*Written problem*
Present the material below as a Markdown table with the columns "Row" and "Line", giving each non-blank line its own numbered row and omitting blank lines.

*Input*

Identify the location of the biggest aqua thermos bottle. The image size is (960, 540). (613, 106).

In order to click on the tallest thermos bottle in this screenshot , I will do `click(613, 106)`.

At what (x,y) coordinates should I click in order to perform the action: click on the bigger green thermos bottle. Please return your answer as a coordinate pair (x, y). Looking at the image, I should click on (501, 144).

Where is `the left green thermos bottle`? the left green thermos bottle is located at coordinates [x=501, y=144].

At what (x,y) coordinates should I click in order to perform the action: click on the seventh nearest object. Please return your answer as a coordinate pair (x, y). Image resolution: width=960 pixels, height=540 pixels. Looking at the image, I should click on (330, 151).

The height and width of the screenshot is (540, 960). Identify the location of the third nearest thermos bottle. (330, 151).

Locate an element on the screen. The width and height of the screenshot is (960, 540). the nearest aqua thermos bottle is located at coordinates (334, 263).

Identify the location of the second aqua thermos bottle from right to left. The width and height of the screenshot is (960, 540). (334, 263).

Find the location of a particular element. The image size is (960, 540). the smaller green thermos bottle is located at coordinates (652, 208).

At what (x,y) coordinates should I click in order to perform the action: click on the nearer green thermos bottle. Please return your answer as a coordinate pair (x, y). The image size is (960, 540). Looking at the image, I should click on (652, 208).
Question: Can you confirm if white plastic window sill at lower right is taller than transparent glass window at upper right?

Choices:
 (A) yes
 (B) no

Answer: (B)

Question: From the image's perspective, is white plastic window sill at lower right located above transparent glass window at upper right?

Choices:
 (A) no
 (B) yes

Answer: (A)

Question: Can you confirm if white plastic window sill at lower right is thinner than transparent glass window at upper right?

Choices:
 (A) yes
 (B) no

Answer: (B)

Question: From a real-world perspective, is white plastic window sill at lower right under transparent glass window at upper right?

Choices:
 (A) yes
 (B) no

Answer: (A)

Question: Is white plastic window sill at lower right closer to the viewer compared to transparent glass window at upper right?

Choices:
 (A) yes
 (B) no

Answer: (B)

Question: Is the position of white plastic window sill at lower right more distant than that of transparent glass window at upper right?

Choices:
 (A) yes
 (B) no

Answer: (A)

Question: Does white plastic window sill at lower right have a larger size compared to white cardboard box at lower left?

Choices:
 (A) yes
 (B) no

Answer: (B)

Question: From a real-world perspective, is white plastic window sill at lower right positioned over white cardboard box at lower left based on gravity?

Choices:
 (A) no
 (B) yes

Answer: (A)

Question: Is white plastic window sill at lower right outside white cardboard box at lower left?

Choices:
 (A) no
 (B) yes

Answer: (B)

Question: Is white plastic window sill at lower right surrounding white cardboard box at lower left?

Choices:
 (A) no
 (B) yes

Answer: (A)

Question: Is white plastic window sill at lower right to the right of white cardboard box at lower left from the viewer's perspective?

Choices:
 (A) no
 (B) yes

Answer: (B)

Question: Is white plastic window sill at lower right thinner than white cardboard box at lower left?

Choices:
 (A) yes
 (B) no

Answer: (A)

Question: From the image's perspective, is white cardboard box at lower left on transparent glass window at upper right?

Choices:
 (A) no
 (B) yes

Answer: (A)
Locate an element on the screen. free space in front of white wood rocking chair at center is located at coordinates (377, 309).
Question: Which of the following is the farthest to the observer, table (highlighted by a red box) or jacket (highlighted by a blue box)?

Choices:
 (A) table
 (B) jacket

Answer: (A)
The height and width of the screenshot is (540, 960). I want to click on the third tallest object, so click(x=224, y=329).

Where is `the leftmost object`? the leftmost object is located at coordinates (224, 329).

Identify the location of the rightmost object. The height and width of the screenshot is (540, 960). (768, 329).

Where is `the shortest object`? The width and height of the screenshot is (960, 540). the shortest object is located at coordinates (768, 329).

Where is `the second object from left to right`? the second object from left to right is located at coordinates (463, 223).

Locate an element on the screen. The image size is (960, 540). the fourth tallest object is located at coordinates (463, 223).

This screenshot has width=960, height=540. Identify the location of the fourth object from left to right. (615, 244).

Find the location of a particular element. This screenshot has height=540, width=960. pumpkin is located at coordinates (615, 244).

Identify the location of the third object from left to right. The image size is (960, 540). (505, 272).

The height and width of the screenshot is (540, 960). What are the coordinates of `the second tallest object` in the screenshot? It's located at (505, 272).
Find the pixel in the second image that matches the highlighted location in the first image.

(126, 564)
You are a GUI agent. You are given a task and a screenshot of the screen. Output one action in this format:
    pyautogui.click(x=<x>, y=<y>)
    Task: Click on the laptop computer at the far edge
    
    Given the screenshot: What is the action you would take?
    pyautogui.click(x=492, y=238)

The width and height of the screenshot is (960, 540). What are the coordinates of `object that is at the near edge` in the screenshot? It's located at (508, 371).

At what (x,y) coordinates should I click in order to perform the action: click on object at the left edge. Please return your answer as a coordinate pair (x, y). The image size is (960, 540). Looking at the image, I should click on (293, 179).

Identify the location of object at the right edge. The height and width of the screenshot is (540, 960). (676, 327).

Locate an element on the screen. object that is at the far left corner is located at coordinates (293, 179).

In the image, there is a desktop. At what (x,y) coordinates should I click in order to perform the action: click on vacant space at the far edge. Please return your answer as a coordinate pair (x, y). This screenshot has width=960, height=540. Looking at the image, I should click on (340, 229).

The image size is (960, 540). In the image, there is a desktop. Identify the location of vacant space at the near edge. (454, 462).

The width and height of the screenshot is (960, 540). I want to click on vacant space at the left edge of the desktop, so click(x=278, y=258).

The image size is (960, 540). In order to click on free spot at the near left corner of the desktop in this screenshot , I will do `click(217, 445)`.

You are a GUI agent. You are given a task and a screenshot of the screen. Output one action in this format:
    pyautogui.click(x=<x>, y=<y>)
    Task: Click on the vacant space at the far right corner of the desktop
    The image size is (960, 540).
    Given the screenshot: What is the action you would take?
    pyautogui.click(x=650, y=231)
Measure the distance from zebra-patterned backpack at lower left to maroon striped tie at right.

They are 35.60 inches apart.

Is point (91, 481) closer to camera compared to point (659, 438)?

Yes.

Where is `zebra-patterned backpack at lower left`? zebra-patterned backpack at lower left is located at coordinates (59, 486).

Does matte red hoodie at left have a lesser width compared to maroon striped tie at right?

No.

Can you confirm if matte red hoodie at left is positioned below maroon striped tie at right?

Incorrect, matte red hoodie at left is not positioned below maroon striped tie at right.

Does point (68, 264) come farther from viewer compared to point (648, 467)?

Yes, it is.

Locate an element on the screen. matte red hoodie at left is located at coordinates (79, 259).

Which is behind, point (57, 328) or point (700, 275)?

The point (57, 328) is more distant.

*Reply to the task*
| Row | Line |
|---|---|
| 1 | Identify the location of the biggest aqua thermos bottle. The image size is (960, 540). (613, 106). |
| 2 | In order to click on the tallest thermos bottle in this screenshot , I will do `click(613, 106)`. |
| 3 | At what (x,y) coordinates should I click in order to perform the action: click on the bigger green thermos bottle. Please return your answer as a coordinate pair (x, y). Looking at the image, I should click on (501, 144). |
| 4 | Where is `the left green thermos bottle`? the left green thermos bottle is located at coordinates [x=501, y=144]. |
| 5 | At what (x,y) coordinates should I click in order to perform the action: click on the seventh nearest object. Please return your answer as a coordinate pair (x, y). Image resolution: width=960 pixels, height=540 pixels. Looking at the image, I should click on (330, 151). |
| 6 | The height and width of the screenshot is (540, 960). Identify the location of the third nearest thermos bottle. (330, 151). |
| 7 | Locate an element on the screen. The width and height of the screenshot is (960, 540). the nearest aqua thermos bottle is located at coordinates (334, 263). |
| 8 | Identify the location of the second aqua thermos bottle from right to left. The width and height of the screenshot is (960, 540). (334, 263). |
| 9 | Find the location of a particular element. The image size is (960, 540). the smaller green thermos bottle is located at coordinates (652, 208). |
| 10 | At what (x,y) coordinates should I click in order to perform the action: click on the nearer green thermos bottle. Please return your answer as a coordinate pair (x, y). The image size is (960, 540). Looking at the image, I should click on (652, 208). |
| 11 | Question: Can you confirm if white plastic window sill at lower right is taller than transparent glass window at upper right? |
| 12 | Choices: |
| 13 |  (A) yes |
| 14 |  (B) no |
| 15 | Answer: (B) |
| 16 | Question: From the image's perspective, is white plastic window sill at lower right located above transparent glass window at upper right? |
| 17 | Choices: |
| 18 |  (A) no |
| 19 |  (B) yes |
| 20 | Answer: (A) |
| 21 | Question: Can you confirm if white plastic window sill at lower right is thinner than transparent glass window at upper right? |
| 22 | Choices: |
| 23 |  (A) yes |
| 24 |  (B) no |
| 25 | Answer: (B) |
| 26 | Question: From a real-world perspective, is white plastic window sill at lower right under transparent glass window at upper right? |
| 27 | Choices: |
| 28 |  (A) yes |
| 29 |  (B) no |
| 30 | Answer: (A) |
| 31 | Question: Is white plastic window sill at lower right closer to the viewer compared to transparent glass window at upper right? |
| 32 | Choices: |
| 33 |  (A) yes |
| 34 |  (B) no |
| 35 | Answer: (B) |
| 36 | Question: Is the position of white plastic window sill at lower right more distant than that of transparent glass window at upper right? |
| 37 | Choices: |
| 38 |  (A) yes |
| 39 |  (B) no |
| 40 | Answer: (A) |
| 41 | Question: Does white plastic window sill at lower right have a larger size compared to white cardboard box at lower left? |
| 42 | Choices: |
| 43 |  (A) yes |
| 44 |  (B) no |
| 45 | Answer: (B) |
| 46 | Question: From a real-world perspective, is white plastic window sill at lower right positioned over white cardboard box at lower left based on gravity? |
| 47 | Choices: |
| 48 |  (A) no |
| 49 |  (B) yes |
| 50 | Answer: (A) |
| 51 | Question: Is white plastic window sill at lower right outside white cardboard box at lower left? |
| 52 | Choices: |
| 53 |  (A) no |
| 54 |  (B) yes |
| 55 | Answer: (B) |
| 56 | Question: Is white plastic window sill at lower right surrounding white cardboard box at lower left? |
| 57 | Choices: |
| 58 |  (A) no |
| 59 |  (B) yes |
| 60 | Answer: (A) |
| 61 | Question: Is white plastic window sill at lower right to the right of white cardboard box at lower left from the viewer's perspective? |
| 62 | Choices: |
| 63 |  (A) no |
| 64 |  (B) yes |
| 65 | Answer: (B) |
| 66 | Question: Is white plastic window sill at lower right thinner than white cardboard box at lower left? |
| 67 | Choices: |
| 68 |  (A) yes |
| 69 |  (B) no |
| 70 | Answer: (A) |
| 71 | Question: From the image's perspective, is white cardboard box at lower left on transparent glass window at upper right? |
| 72 | Choices: |
| 73 |  (A) no |
| 74 |  (B) yes |
| 75 | Answer: (A) |
| 76 | Locate an element on the screen. free space in front of white wood rocking chair at center is located at coordinates (377, 309). |
| 77 | Question: Which of the following is the farthest to the observer, table (highlighted by a red box) or jacket (highlighted by a blue box)? |
| 78 | Choices: |
| 79 |  (A) table |
| 80 |  (B) jacket |
| 81 | Answer: (A) |
| 82 | The height and width of the screenshot is (540, 960). I want to click on the third tallest object, so click(x=224, y=329). |
| 83 | Where is `the leftmost object`? the leftmost object is located at coordinates (224, 329). |
| 84 | Identify the location of the rightmost object. The height and width of the screenshot is (540, 960). (768, 329). |
| 85 | Where is `the shortest object`? The width and height of the screenshot is (960, 540). the shortest object is located at coordinates (768, 329). |
| 86 | Where is `the second object from left to right`? the second object from left to right is located at coordinates (463, 223). |
| 87 | Locate an element on the screen. The image size is (960, 540). the fourth tallest object is located at coordinates (463, 223). |
| 88 | This screenshot has width=960, height=540. Identify the location of the fourth object from left to right. (615, 244). |
| 89 | Find the location of a particular element. This screenshot has height=540, width=960. pumpkin is located at coordinates (615, 244). |
| 90 | Identify the location of the third object from left to right. The image size is (960, 540). (505, 272). |
| 91 | The height and width of the screenshot is (540, 960). What are the coordinates of `the second tallest object` in the screenshot? It's located at (505, 272). |
| 92 | Find the pixel in the second image that matches the highlighted location in the first image. |
| 93 | (126, 564) |
| 94 | You are a GUI agent. You are given a task and a screenshot of the screen. Output one action in this format: |
| 95 |     pyautogui.click(x=<x>, y=<y>) |
| 96 |     Task: Click on the laptop computer at the far edge |
| 97 |     Given the screenshot: What is the action you would take? |
| 98 |     pyautogui.click(x=492, y=238) |
| 99 | The width and height of the screenshot is (960, 540). What are the coordinates of `object that is at the near edge` in the screenshot? It's located at (508, 371). |
| 100 | At what (x,y) coordinates should I click in order to perform the action: click on object at the left edge. Please return your answer as a coordinate pair (x, y). The image size is (960, 540). Looking at the image, I should click on (293, 179). |
| 101 | Identify the location of object at the right edge. The height and width of the screenshot is (540, 960). (676, 327). |
| 102 | Locate an element on the screen. object that is at the far left corner is located at coordinates (293, 179). |
| 103 | In the image, there is a desktop. At what (x,y) coordinates should I click in order to perform the action: click on vacant space at the far edge. Please return your answer as a coordinate pair (x, y). This screenshot has width=960, height=540. Looking at the image, I should click on (340, 229). |
| 104 | The image size is (960, 540). In the image, there is a desktop. Identify the location of vacant space at the near edge. (454, 462). |
| 105 | The width and height of the screenshot is (960, 540). I want to click on vacant space at the left edge of the desktop, so click(x=278, y=258). |
| 106 | The image size is (960, 540). In order to click on free spot at the near left corner of the desktop in this screenshot , I will do `click(217, 445)`. |
| 107 | You are a GUI agent. You are given a task and a screenshot of the screen. Output one action in this format: |
| 108 |     pyautogui.click(x=<x>, y=<y>) |
| 109 |     Task: Click on the vacant space at the far right corner of the desktop |
| 110 |     The image size is (960, 540). |
| 111 |     Given the screenshot: What is the action you would take? |
| 112 |     pyautogui.click(x=650, y=231) |
| 113 | Measure the distance from zebra-patterned backpack at lower left to maroon striped tie at right. |
| 114 | They are 35.60 inches apart. |
| 115 | Is point (91, 481) closer to camera compared to point (659, 438)? |
| 116 | Yes. |
| 117 | Where is `zebra-patterned backpack at lower left`? zebra-patterned backpack at lower left is located at coordinates (59, 486). |
| 118 | Does matte red hoodie at left have a lesser width compared to maroon striped tie at right? |
| 119 | No. |
| 120 | Can you confirm if matte red hoodie at left is positioned below maroon striped tie at right? |
| 121 | Incorrect, matte red hoodie at left is not positioned below maroon striped tie at right. |
| 122 | Does point (68, 264) come farther from viewer compared to point (648, 467)? |
| 123 | Yes, it is. |
| 124 | Locate an element on the screen. matte red hoodie at left is located at coordinates (79, 259). |
| 125 | Which is behind, point (57, 328) or point (700, 275)? |
| 126 | The point (57, 328) is more distant. |